Data for analysis:
*** Begin section ***
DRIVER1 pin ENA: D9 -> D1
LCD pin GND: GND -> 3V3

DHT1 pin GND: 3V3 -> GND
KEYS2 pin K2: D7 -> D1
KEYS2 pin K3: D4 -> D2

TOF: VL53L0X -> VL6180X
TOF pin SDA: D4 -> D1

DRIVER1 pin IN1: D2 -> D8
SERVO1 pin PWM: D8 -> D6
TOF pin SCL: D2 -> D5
*** End section ***
*** Begin section ***
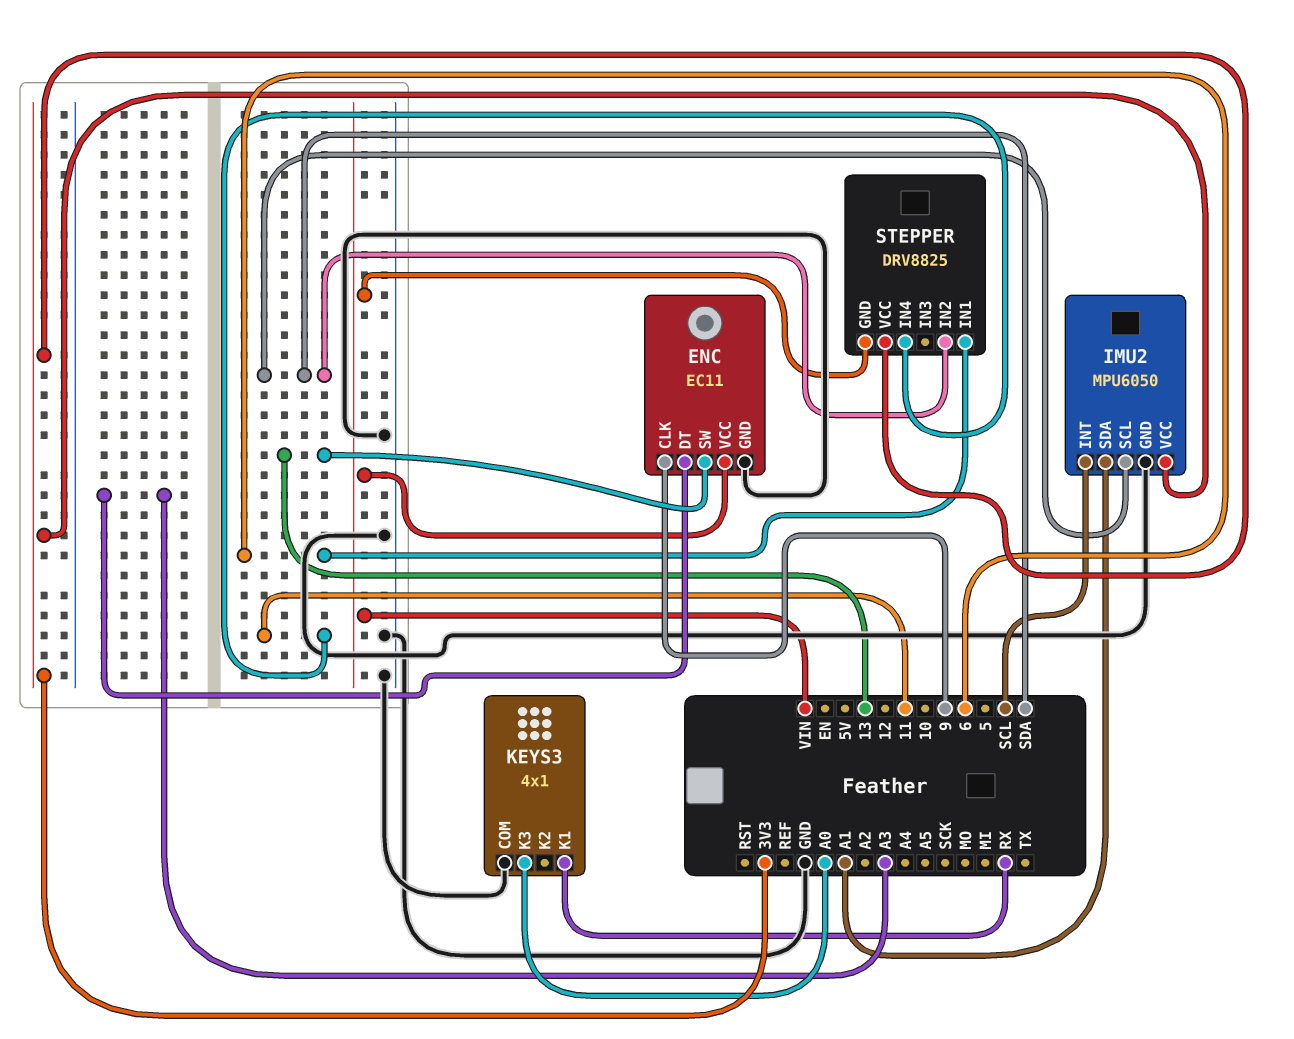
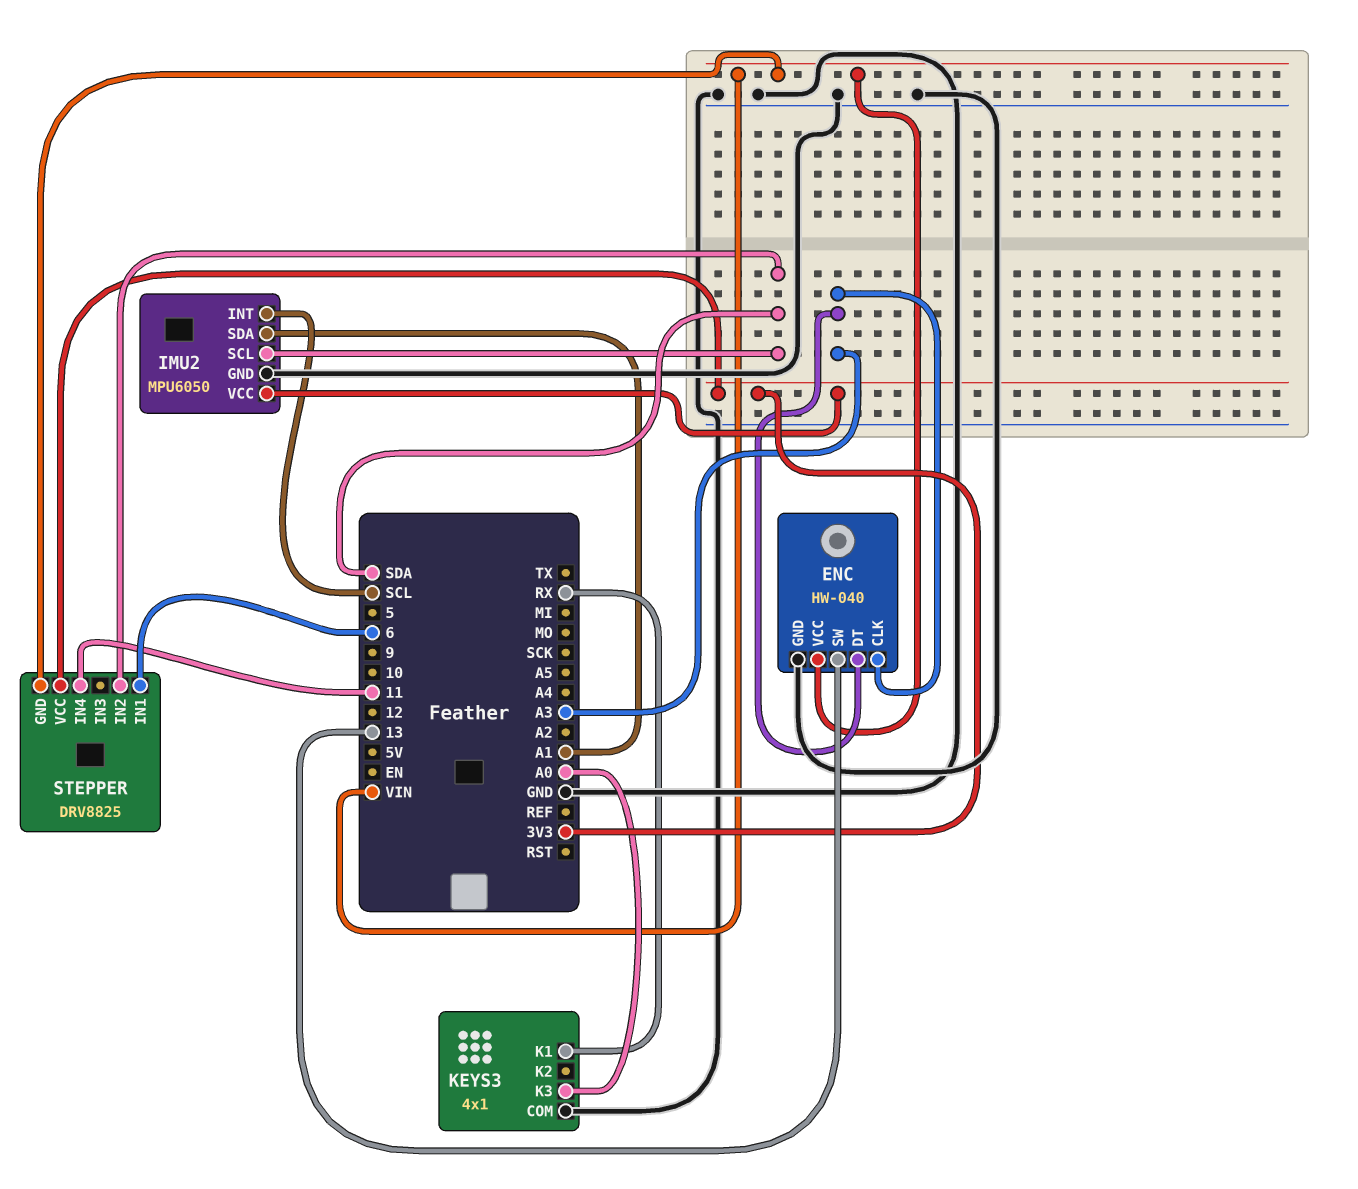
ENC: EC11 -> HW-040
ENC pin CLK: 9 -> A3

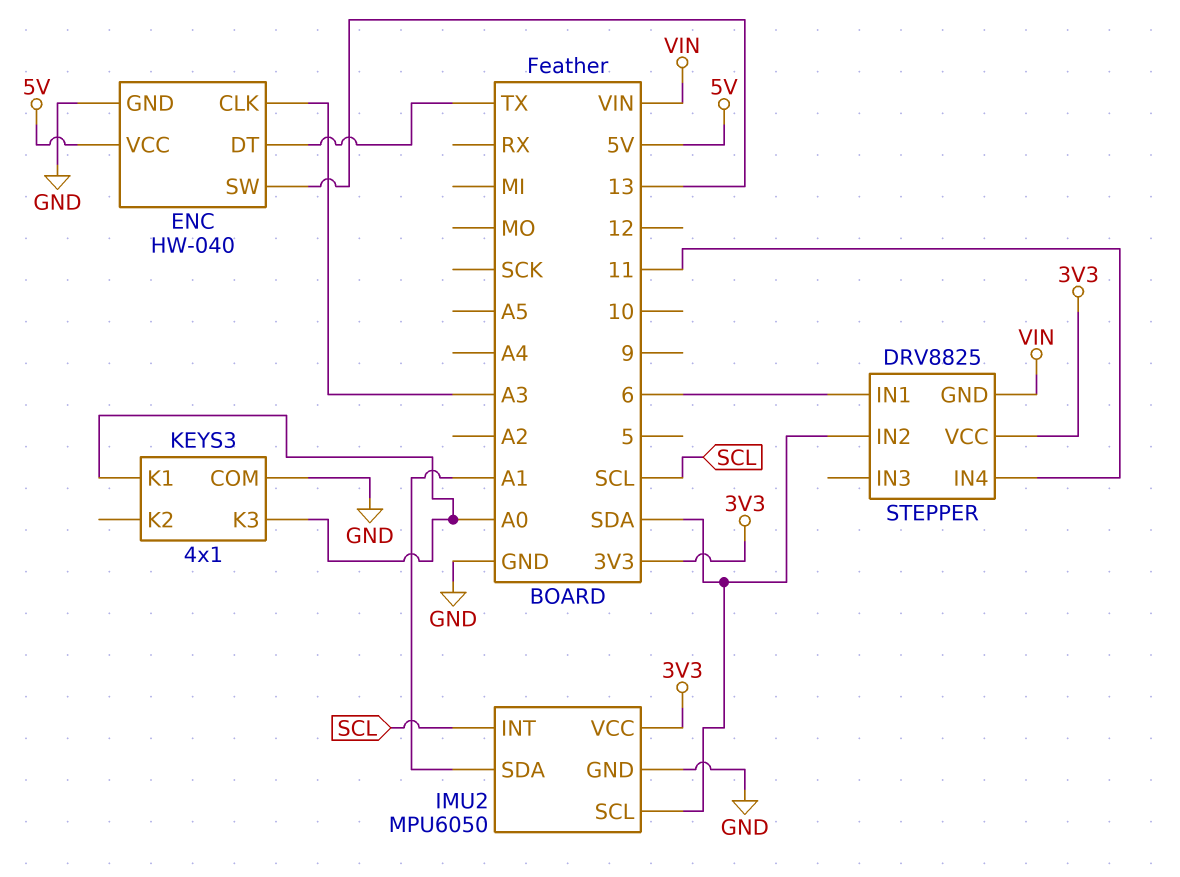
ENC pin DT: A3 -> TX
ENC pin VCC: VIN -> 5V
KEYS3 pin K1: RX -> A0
*** End section ***
*** Begin section ***
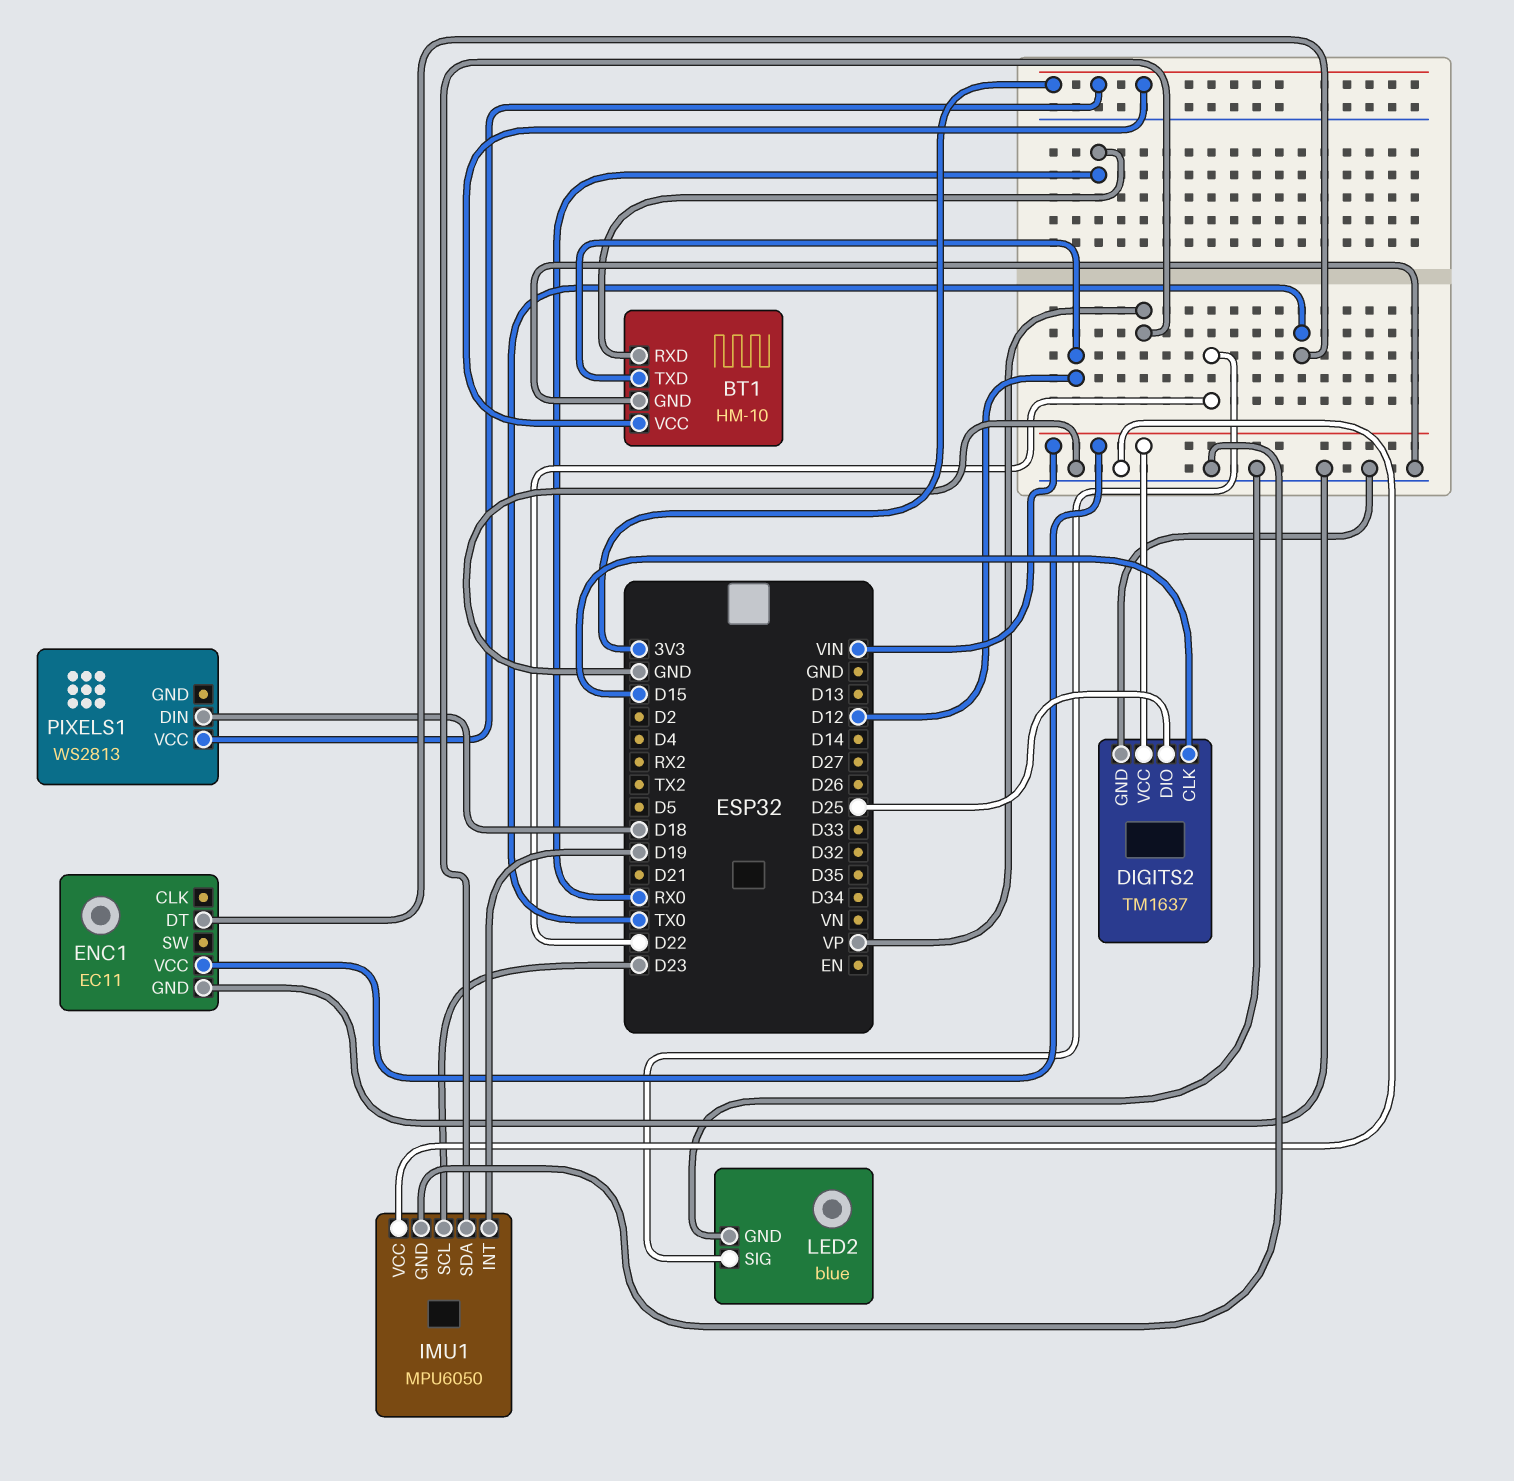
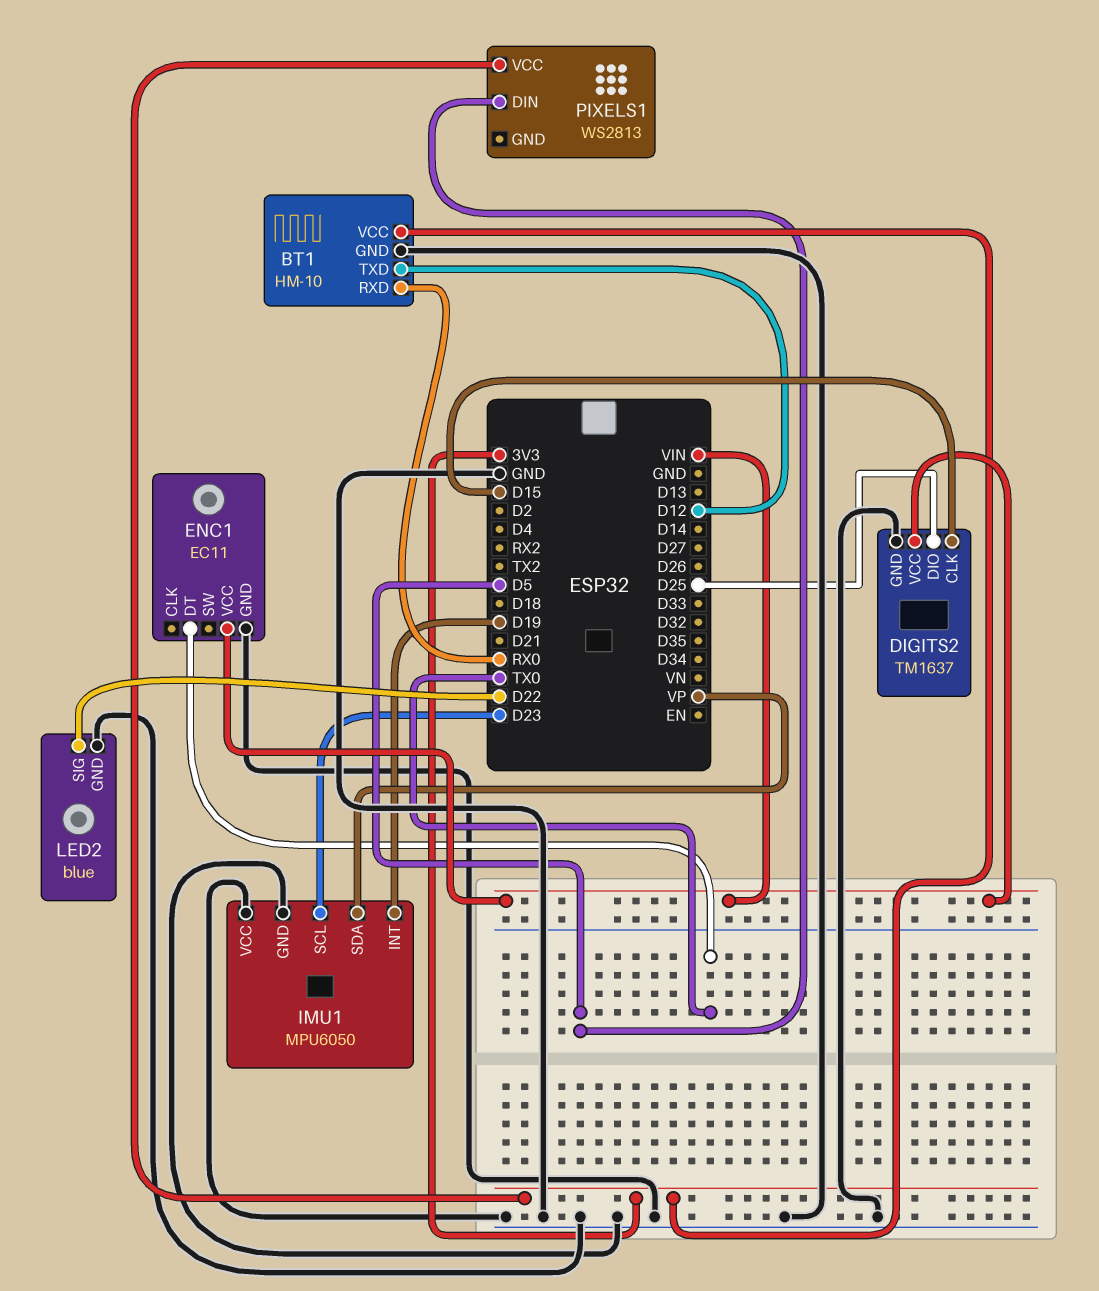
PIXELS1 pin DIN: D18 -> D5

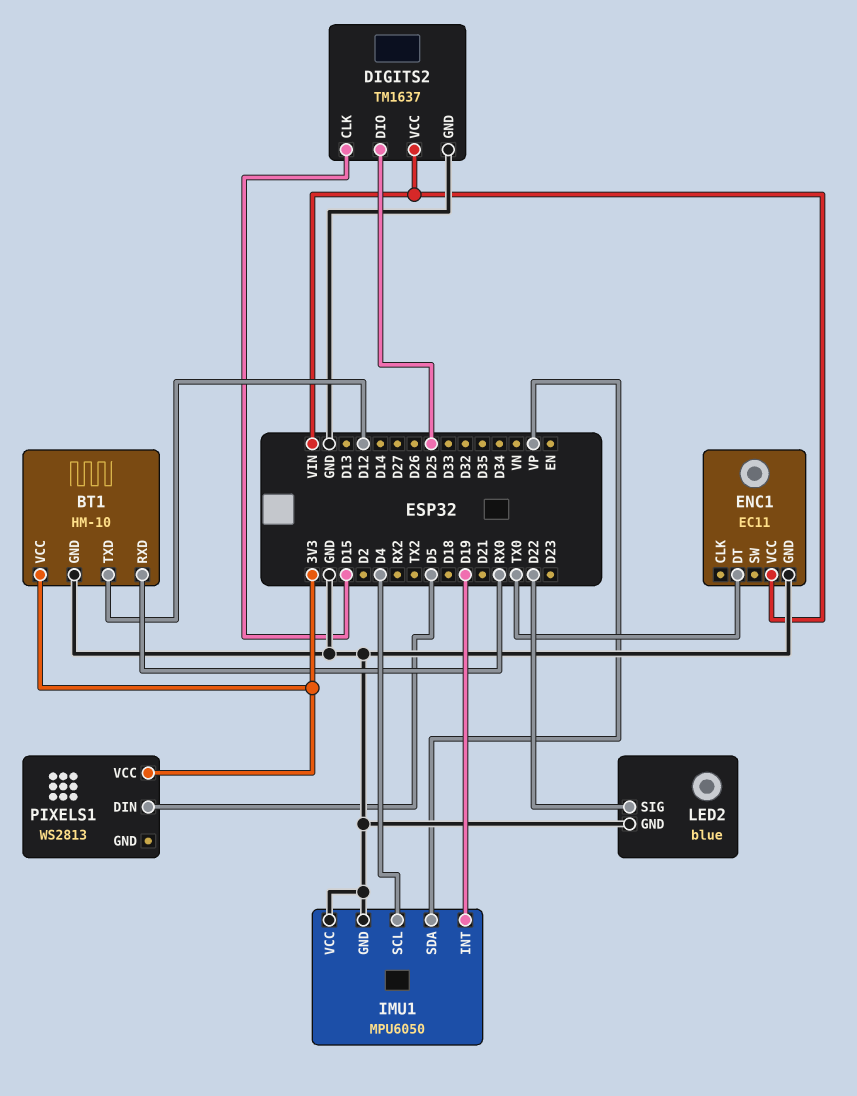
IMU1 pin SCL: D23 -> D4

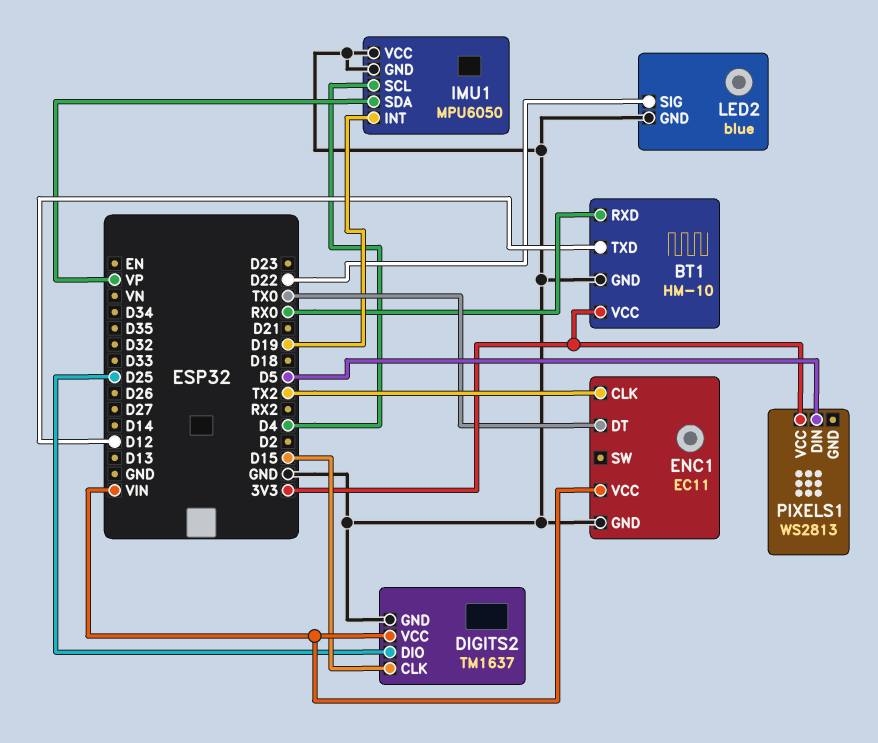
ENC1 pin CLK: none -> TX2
*** End section ***
What is being asked: Your task is to transcribe, with no changes, only the lines of the listing above that lie between the line holding "TOF: VL53L0X -> VL6180X" and the line holding "TOF pin SCL: D2 -> D5", inclusive.

Task output:
TOF: VL53L0X -> VL6180X
TOF pin SDA: D4 -> D1

DRIVER1 pin IN1: D2 -> D8
SERVO1 pin PWM: D8 -> D6
TOF pin SCL: D2 -> D5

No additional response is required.